-- Begin Listing --

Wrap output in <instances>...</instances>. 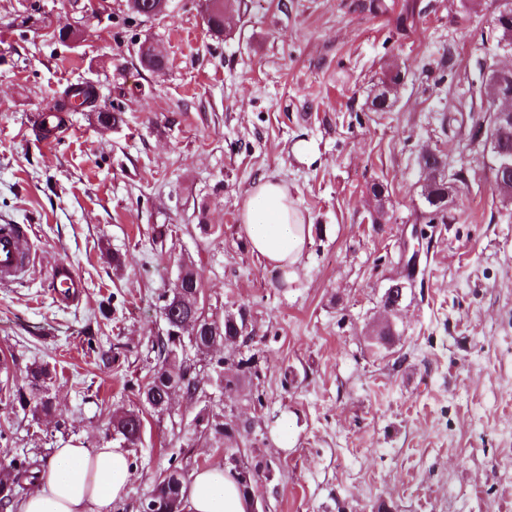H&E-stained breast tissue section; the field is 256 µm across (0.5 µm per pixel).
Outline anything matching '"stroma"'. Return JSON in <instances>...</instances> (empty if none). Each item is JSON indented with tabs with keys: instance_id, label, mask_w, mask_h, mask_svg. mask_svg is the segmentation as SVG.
<instances>
[{
	"instance_id": "35a3bbf8",
	"label": "stroma",
	"mask_w": 512,
	"mask_h": 512,
	"mask_svg": "<svg viewBox=\"0 0 512 512\" xmlns=\"http://www.w3.org/2000/svg\"><path fill=\"white\" fill-rule=\"evenodd\" d=\"M386 2L381 13L370 0H233L217 37L203 0H170L151 19L127 0H0V224L33 228L29 270L0 283V461L110 440V416L139 407L161 297L189 266L206 315L245 312L247 330L188 351L193 396L142 409L112 512H140L169 471L231 452L265 466L258 512H512V197L485 143L469 141L482 114L471 95L512 62L480 38L500 0H416L405 31L404 0ZM146 42L164 49V70L141 67ZM393 62L397 97L373 111ZM86 81L120 122L71 112L69 134L42 138L36 113ZM428 150L466 172L444 224L422 218ZM262 176L286 182L313 225L291 284L239 223ZM408 243L418 269L389 315ZM63 260L85 286L64 308L48 290ZM114 347L120 361L105 368ZM35 361L57 370L48 417L8 397ZM204 414L232 423L234 440Z\"/></svg>"
}]
</instances>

-- End Listing --

**Prompt:**
Starting at the line that contains "Outline anything matching", print every line through the end of the listing, word for word. Leave out all the rest.

**Full solution:**
Outline anything matching '"stroma"'. Return JSON in <instances>...</instances> (empty if none). Each item is JSON indented with tabs with keys: instance_id, label, mask_w, mask_h, mask_svg. mask_svg is the segmentation as SVG.
<instances>
[{
	"instance_id": "35a3bbf8",
	"label": "stroma",
	"mask_w": 512,
	"mask_h": 512,
	"mask_svg": "<svg viewBox=\"0 0 512 512\" xmlns=\"http://www.w3.org/2000/svg\"><path fill=\"white\" fill-rule=\"evenodd\" d=\"M386 2L381 13L370 0H233L217 37L203 0H170L151 19L127 0H0V224L33 228L29 270L0 283V461L110 440V416L139 407L161 297L189 266L206 315L245 312L247 330L188 351L193 396L142 409L112 512H140L169 471L231 452L265 466L258 512H512V197L485 143L469 141L482 114L471 95L512 62L480 38L500 0H416L405 31L404 0ZM146 42L164 49V70L141 67ZM393 62L397 97L373 111ZM86 81L120 122L71 112L69 134L42 138L36 113ZM428 150L466 172L444 224L422 218ZM262 176L286 182L313 225L291 284L239 223ZM408 243L418 269L389 315ZM63 260L85 286L64 308L48 290ZM114 347L120 361L105 368ZM35 361L57 370L48 417L8 397ZM204 414L232 423L234 440Z\"/></svg>"
}]
</instances>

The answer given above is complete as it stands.